The problem
Print the data exactly. Omit the pictures.

BEGIN Exercise data

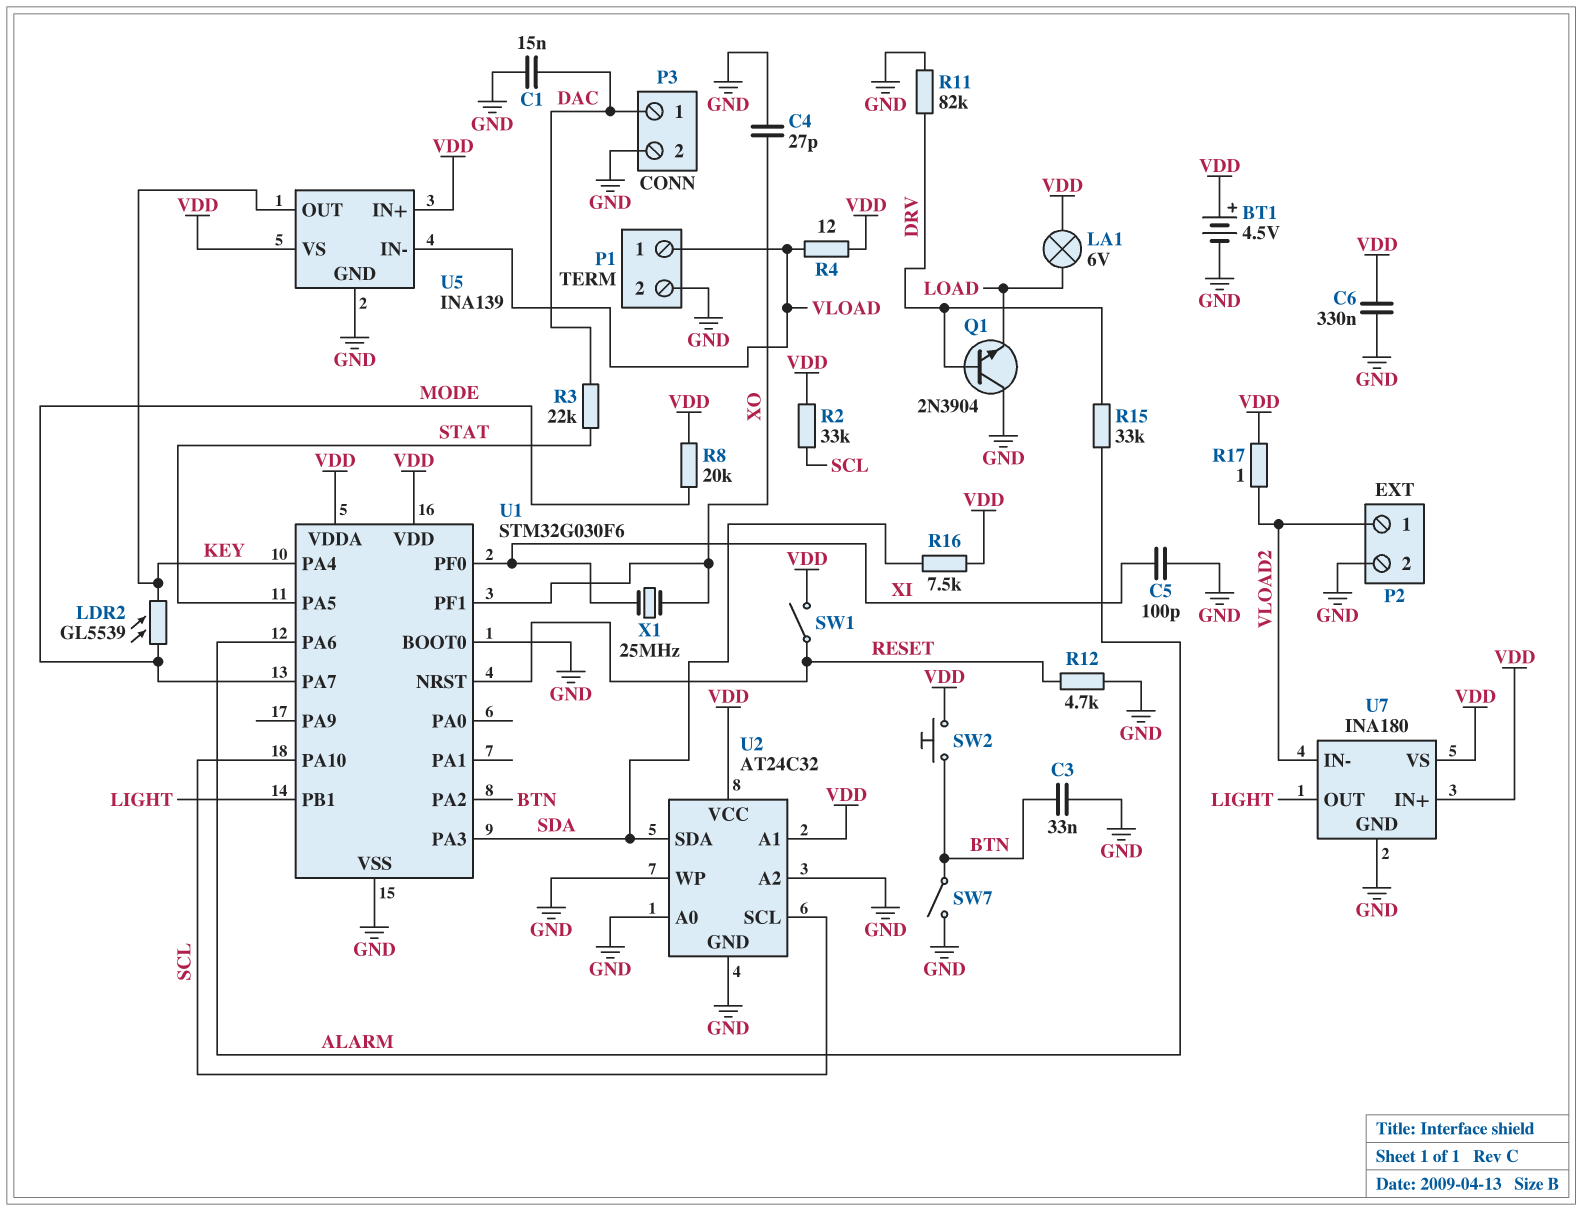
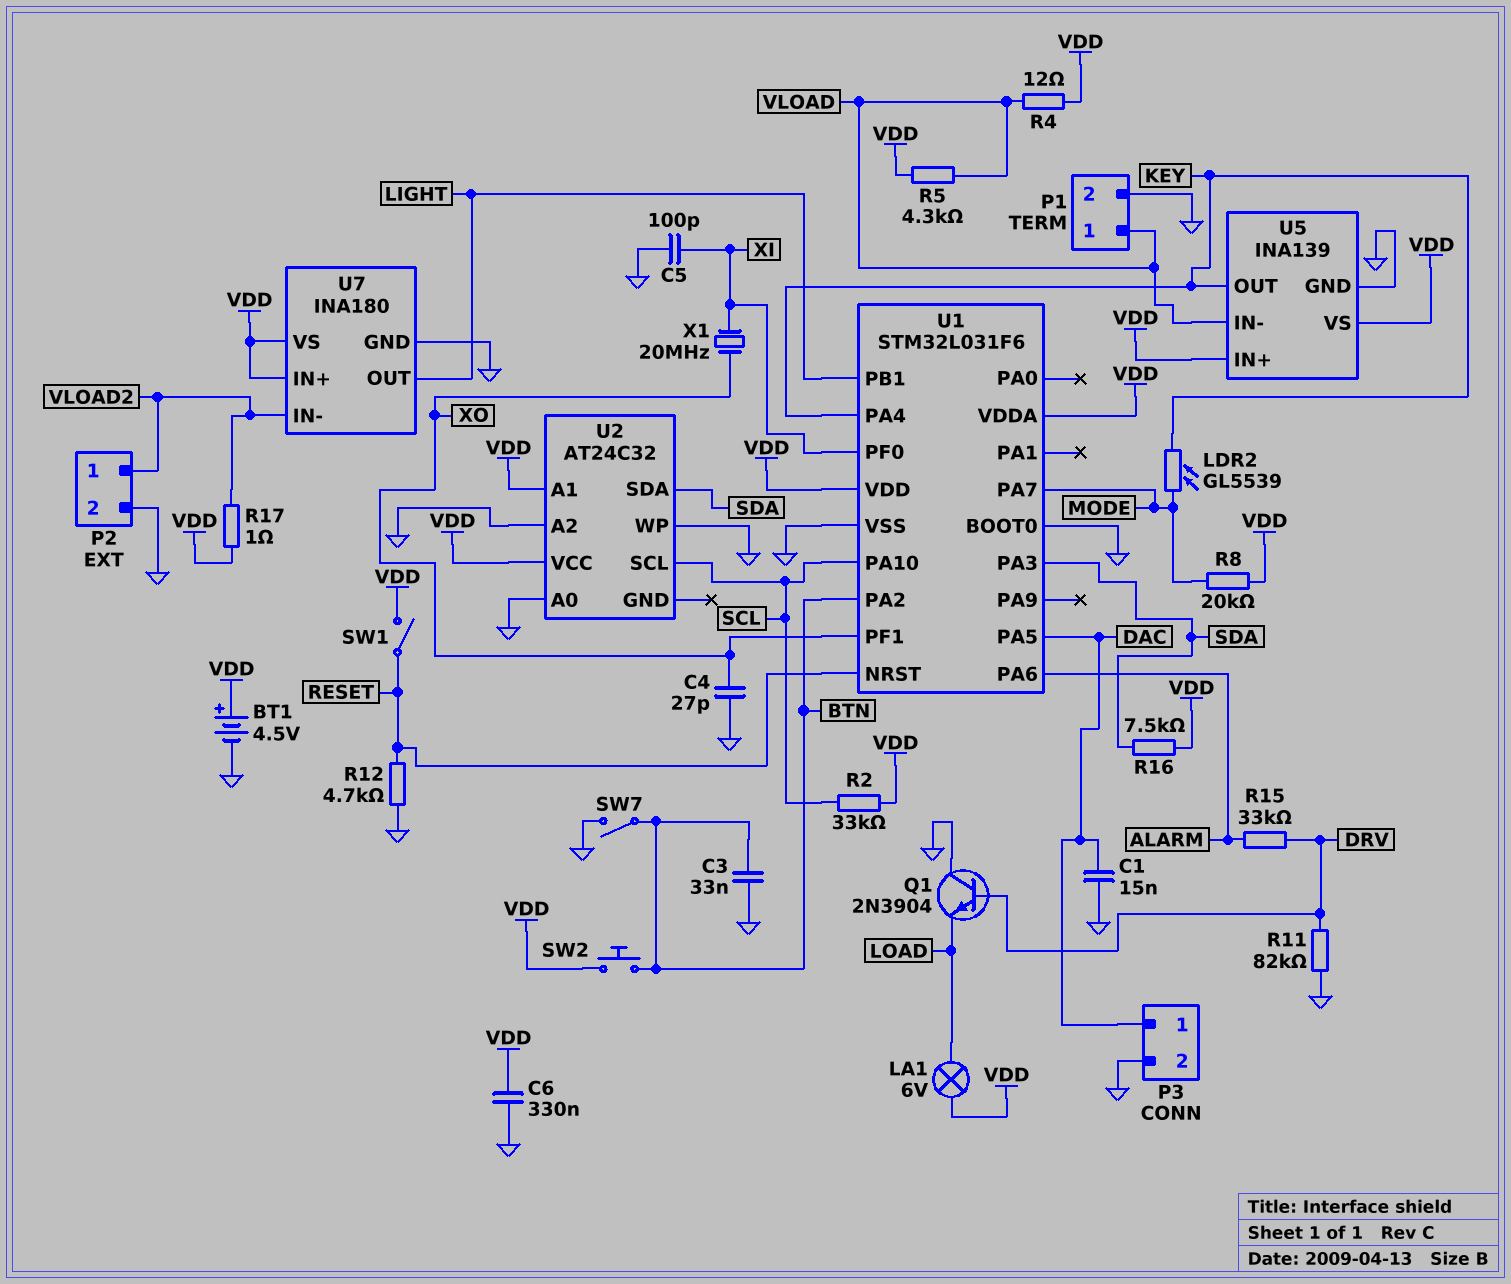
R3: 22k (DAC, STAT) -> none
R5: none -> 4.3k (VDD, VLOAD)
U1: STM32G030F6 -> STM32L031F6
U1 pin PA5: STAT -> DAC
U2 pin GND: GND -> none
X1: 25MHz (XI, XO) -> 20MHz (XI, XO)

END Exercise data

Solution for this problem
R3: 22k (DAC, STAT) -> none
R5: none -> 4.3k (VDD, VLOAD)
U1: STM32G030F6 -> STM32L031F6
U1 pin PA5: STAT -> DAC
U2 pin GND: GND -> none
X1: 25MHz (XI, XO) -> 20MHz (XI, XO)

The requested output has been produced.